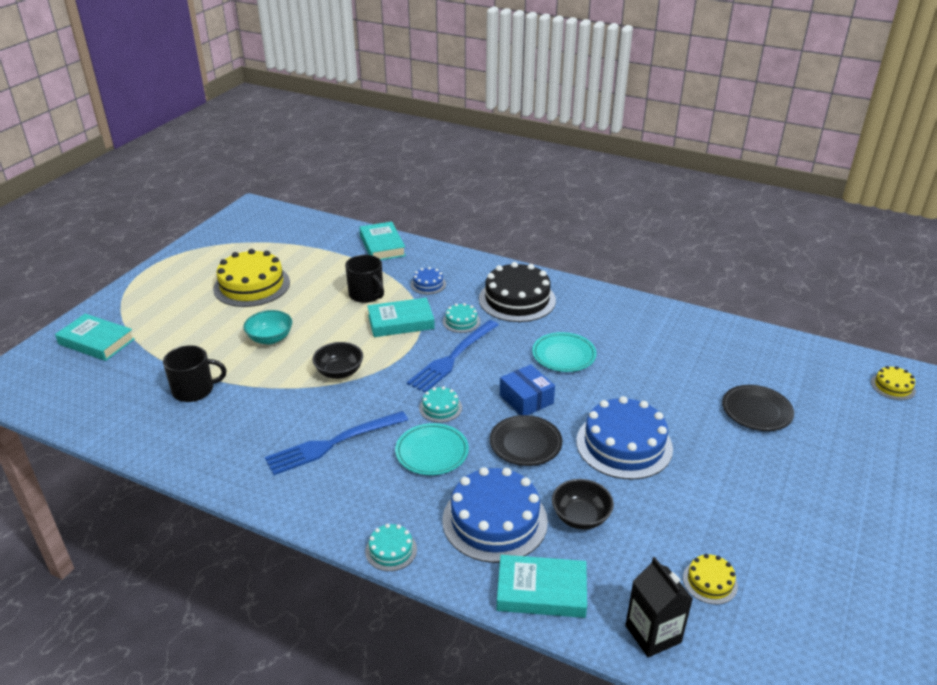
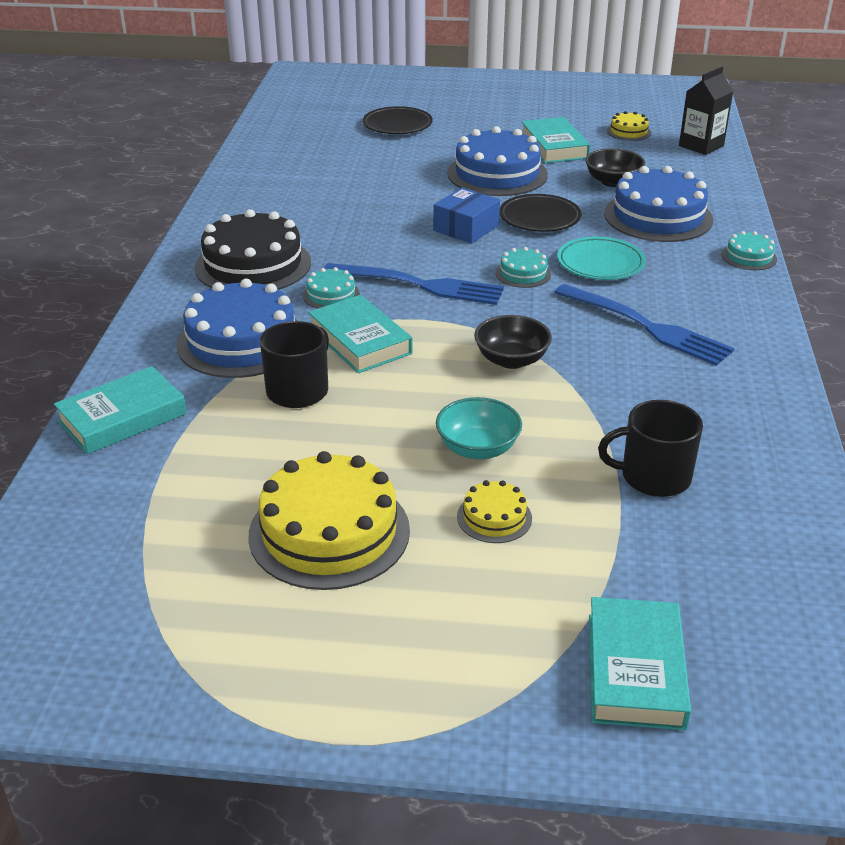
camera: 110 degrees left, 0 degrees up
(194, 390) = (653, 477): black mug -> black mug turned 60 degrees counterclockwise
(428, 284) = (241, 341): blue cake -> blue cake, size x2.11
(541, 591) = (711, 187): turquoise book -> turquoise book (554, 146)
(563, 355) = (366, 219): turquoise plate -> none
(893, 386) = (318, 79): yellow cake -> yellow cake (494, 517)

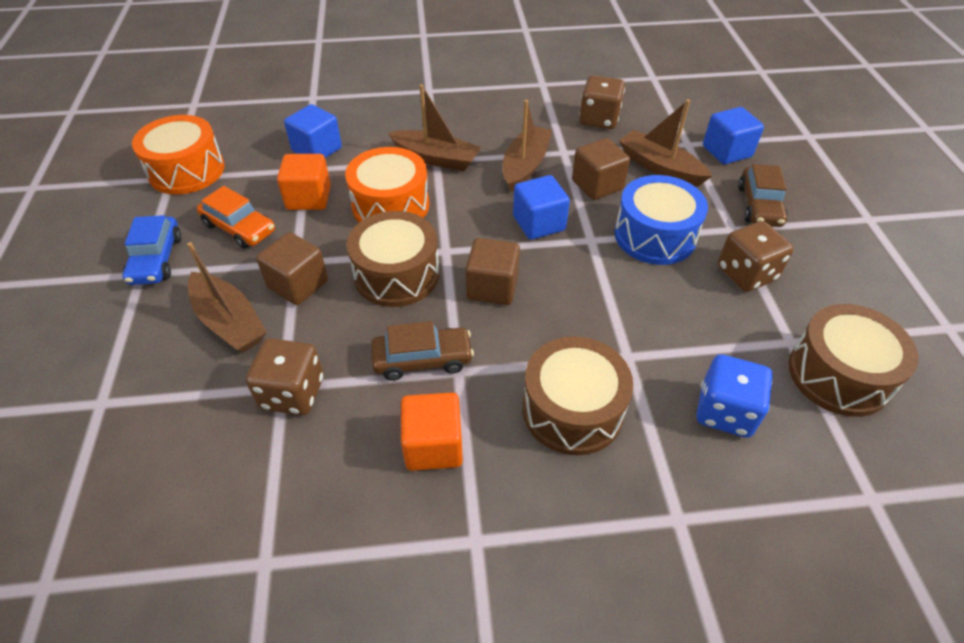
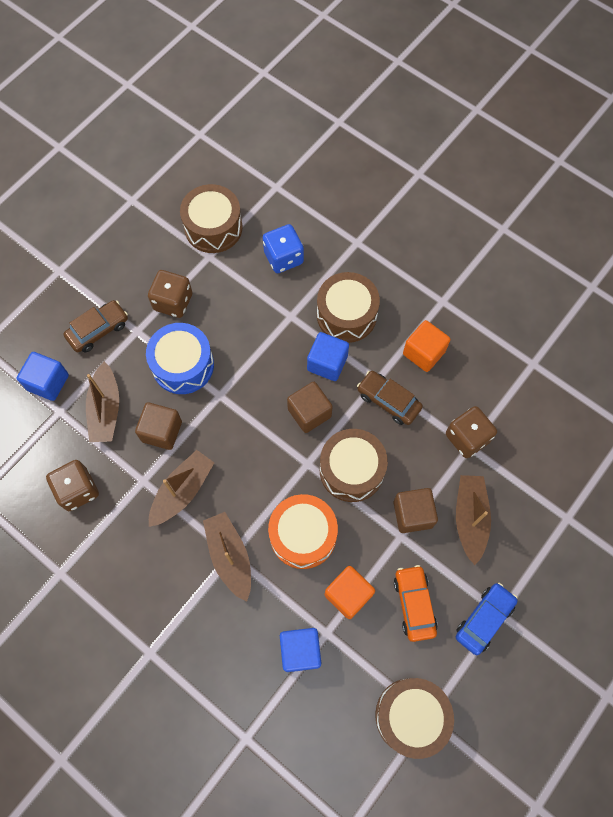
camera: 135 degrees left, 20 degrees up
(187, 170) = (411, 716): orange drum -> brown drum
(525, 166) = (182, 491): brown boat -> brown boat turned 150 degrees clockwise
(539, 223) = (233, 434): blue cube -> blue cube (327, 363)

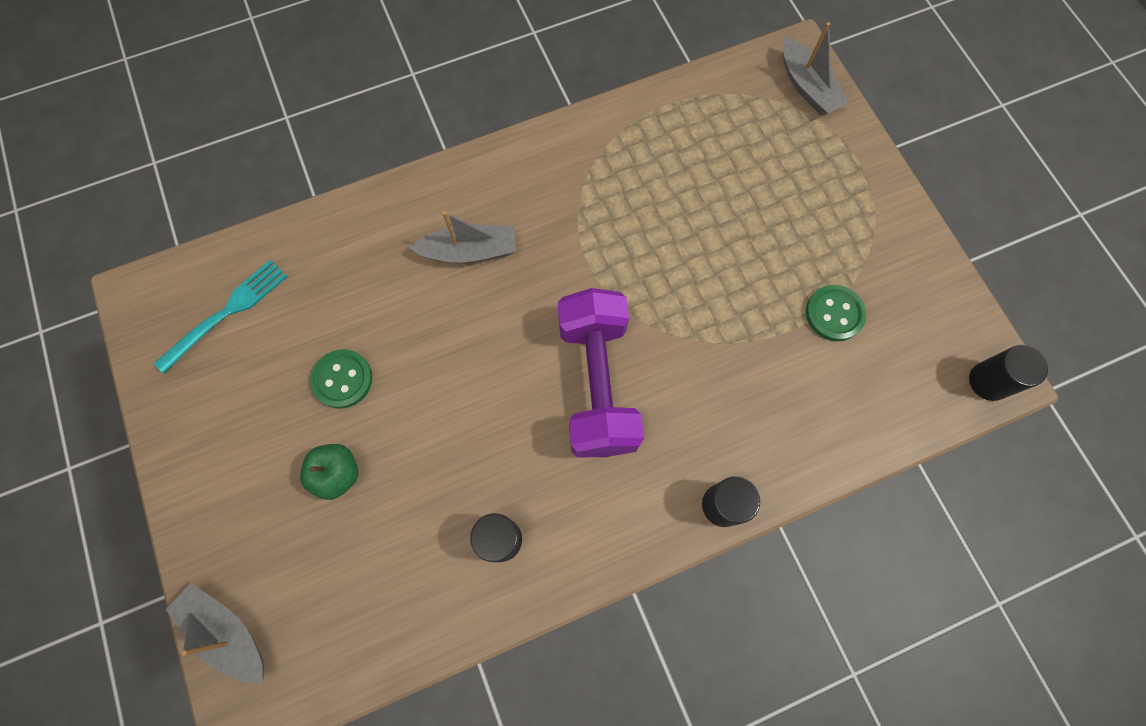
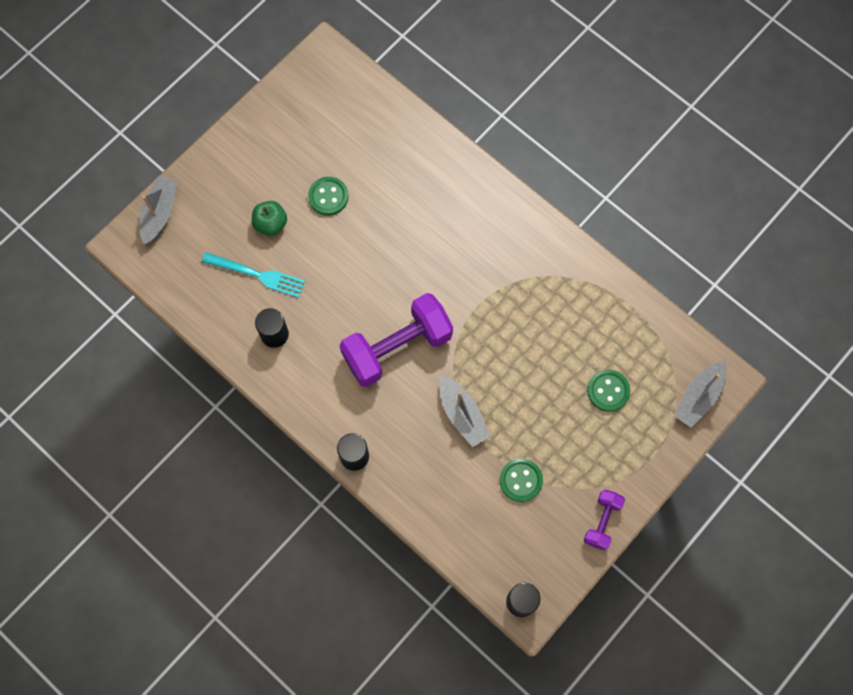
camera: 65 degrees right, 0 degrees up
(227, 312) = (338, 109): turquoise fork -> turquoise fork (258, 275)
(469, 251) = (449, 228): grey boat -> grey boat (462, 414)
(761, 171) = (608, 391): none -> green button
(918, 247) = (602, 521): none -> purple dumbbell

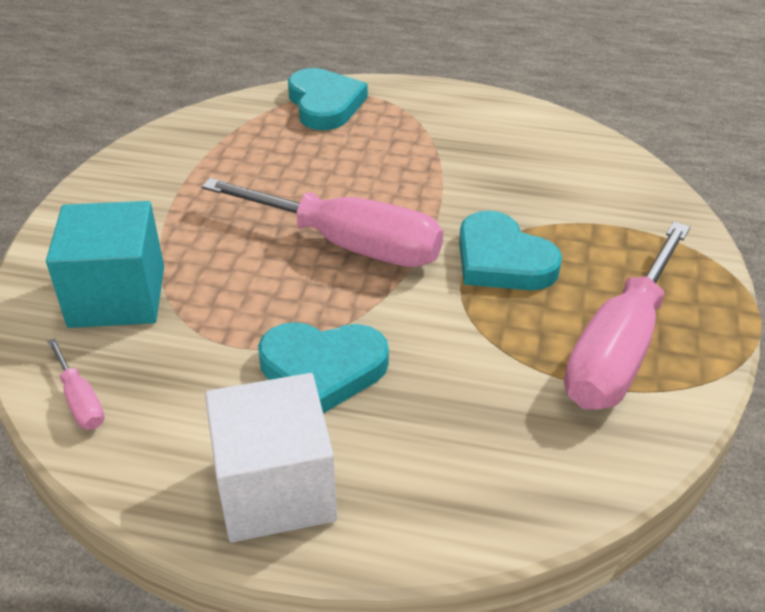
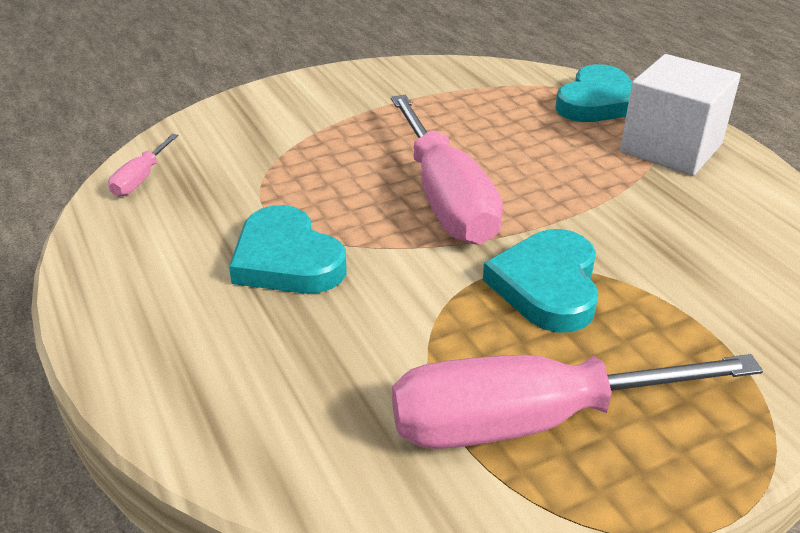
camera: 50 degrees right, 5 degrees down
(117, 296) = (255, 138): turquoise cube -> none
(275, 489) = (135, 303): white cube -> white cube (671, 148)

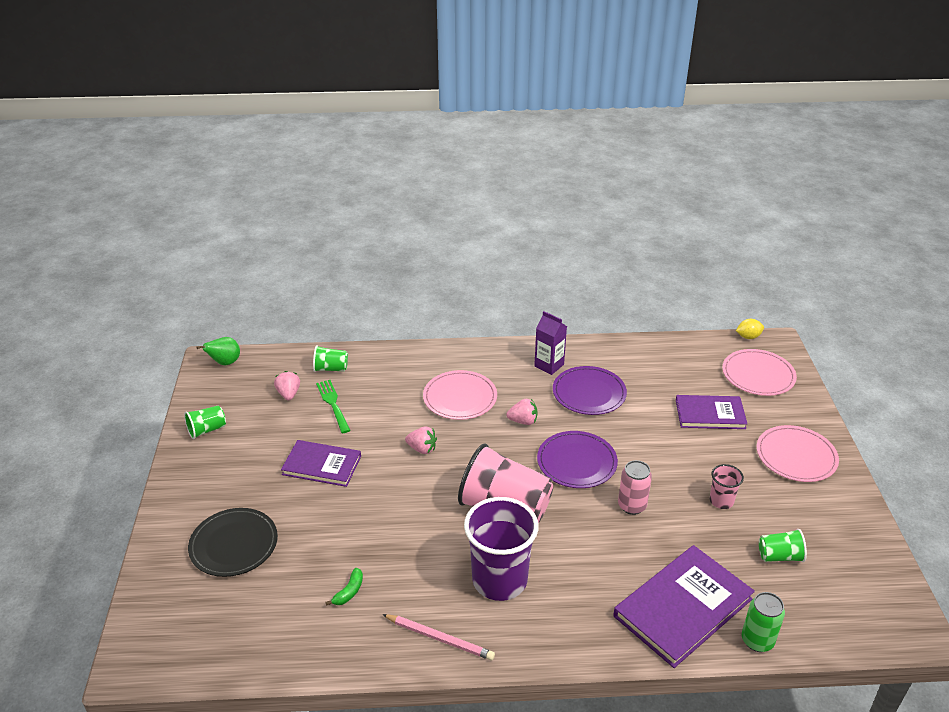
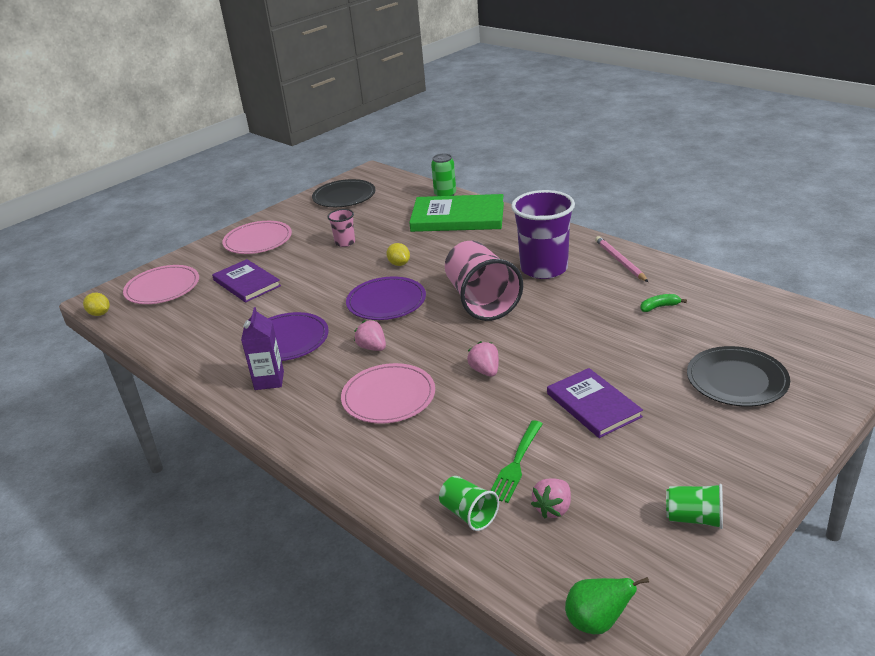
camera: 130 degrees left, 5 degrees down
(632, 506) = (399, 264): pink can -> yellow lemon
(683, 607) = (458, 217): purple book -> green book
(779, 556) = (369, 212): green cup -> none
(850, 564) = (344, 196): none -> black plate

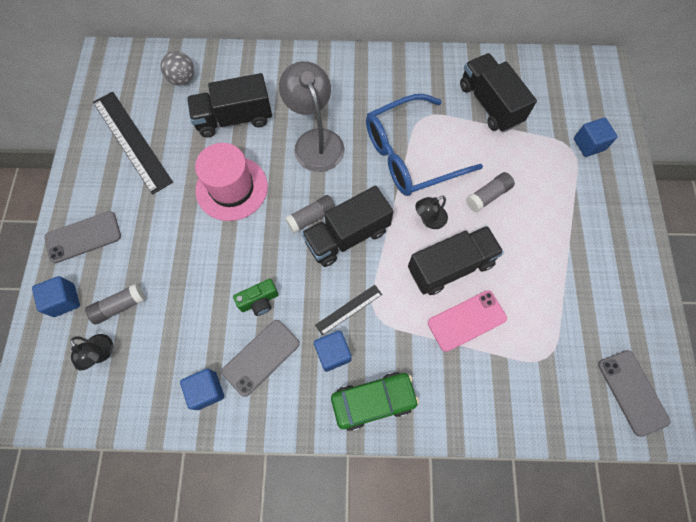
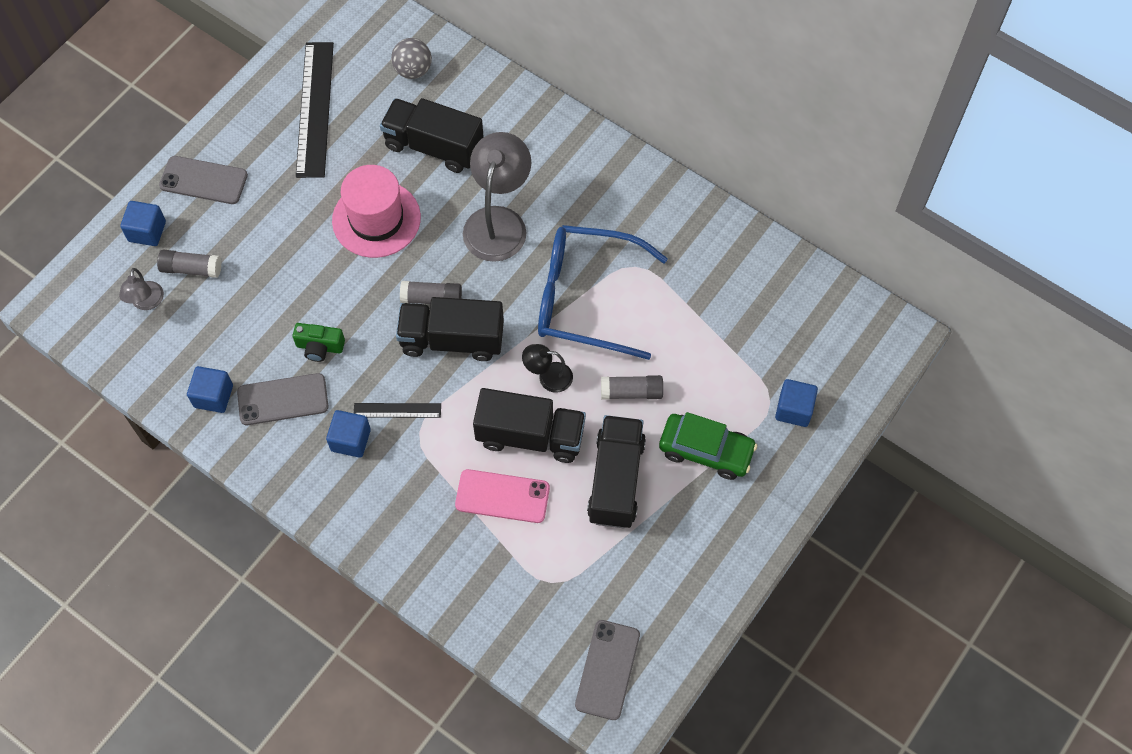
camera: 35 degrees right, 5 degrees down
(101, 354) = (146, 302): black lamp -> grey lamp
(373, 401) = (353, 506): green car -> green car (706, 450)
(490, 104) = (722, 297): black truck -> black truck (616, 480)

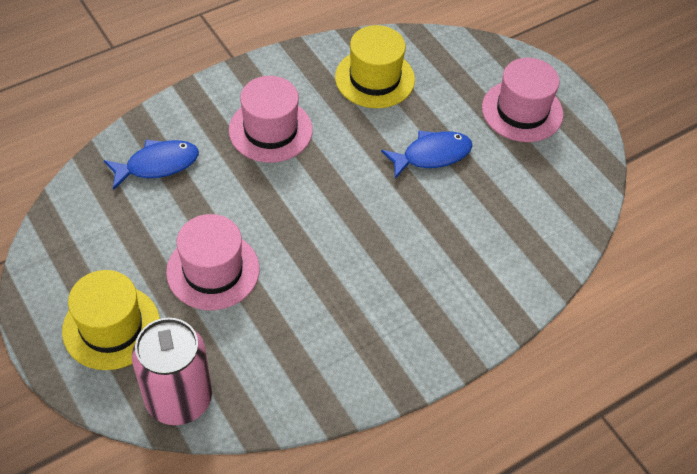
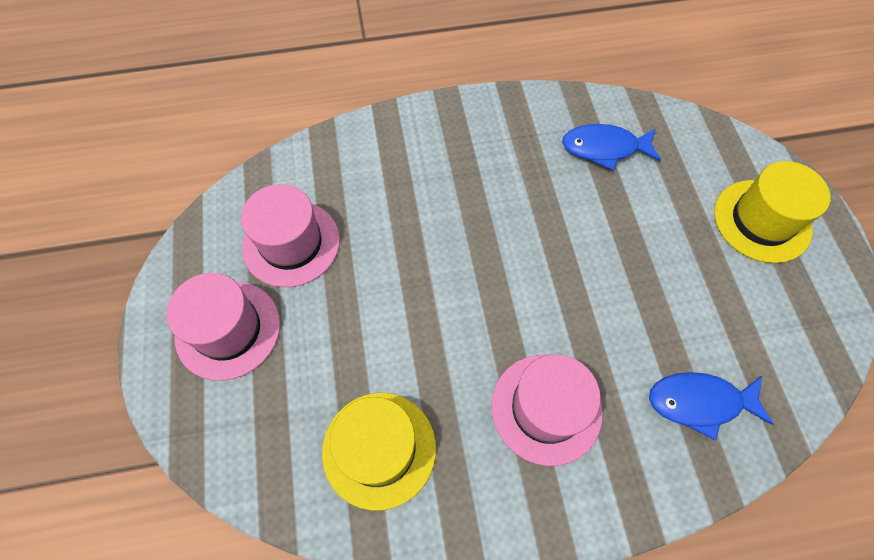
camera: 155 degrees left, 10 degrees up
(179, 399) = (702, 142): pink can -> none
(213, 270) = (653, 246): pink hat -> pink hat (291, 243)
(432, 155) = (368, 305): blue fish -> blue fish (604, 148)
=====
→ **YOUR TASK**
What you write out is the stretch of entries from the line containing "(779, 556) = (369, 212): green cup -> none" to the line containing "(179, 399) = (702, 142): pink can -> none", word for word, with both end lines and no pictures.

→ **YOUR RESPONSE**
(779, 556) = (369, 212): green cup -> none
(850, 564) = (344, 196): none -> black plate

camera: 35 degrees right, 5 degrees down
(101, 354) = (146, 302): black lamp -> grey lamp
(373, 401) = (353, 506): green car -> green car (706, 450)
(490, 104) = (722, 297): black truck -> black truck (616, 480)

camera: 155 degrees left, 10 degrees up
(179, 399) = (702, 142): pink can -> none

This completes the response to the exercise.